TASK ITEM: Please copy out every line in the entries that includes the word "turquoise".

******

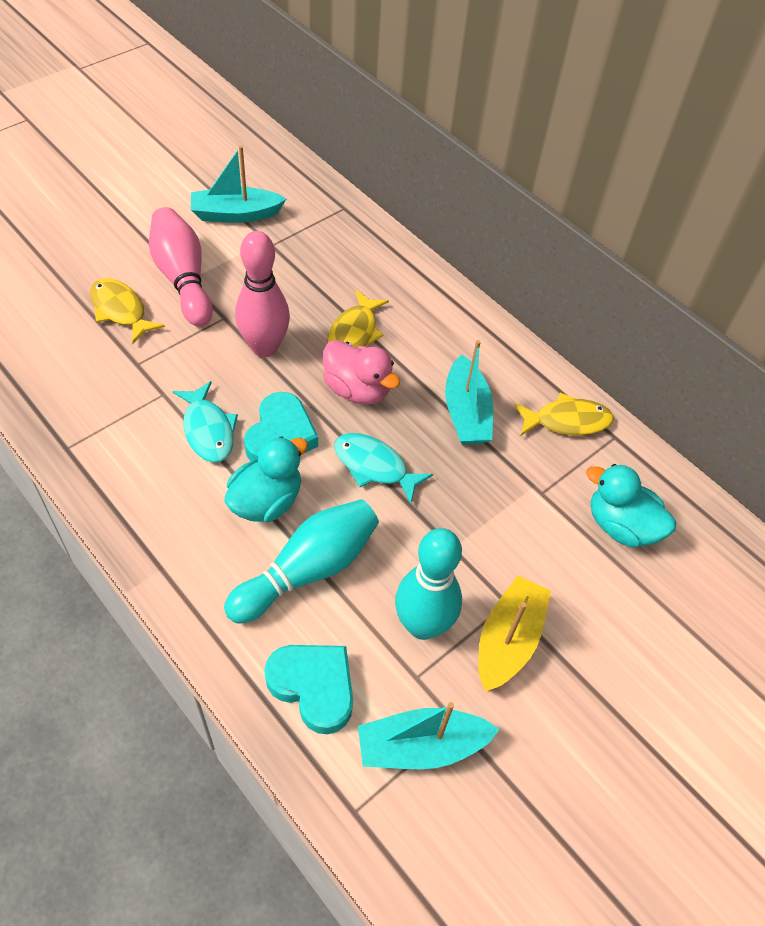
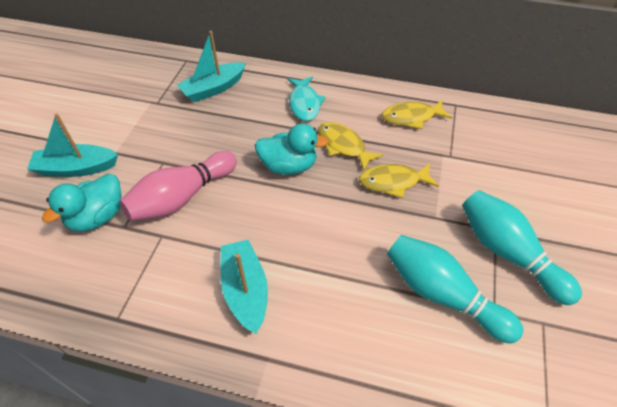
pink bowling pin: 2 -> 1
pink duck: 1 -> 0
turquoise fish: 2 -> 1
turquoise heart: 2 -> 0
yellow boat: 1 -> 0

******

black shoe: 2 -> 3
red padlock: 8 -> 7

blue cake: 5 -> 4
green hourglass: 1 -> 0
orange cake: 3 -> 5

******

SOLUTION TO THIS EXERCISE:
turquoise fish: 2 -> 1
turquoise heart: 2 -> 0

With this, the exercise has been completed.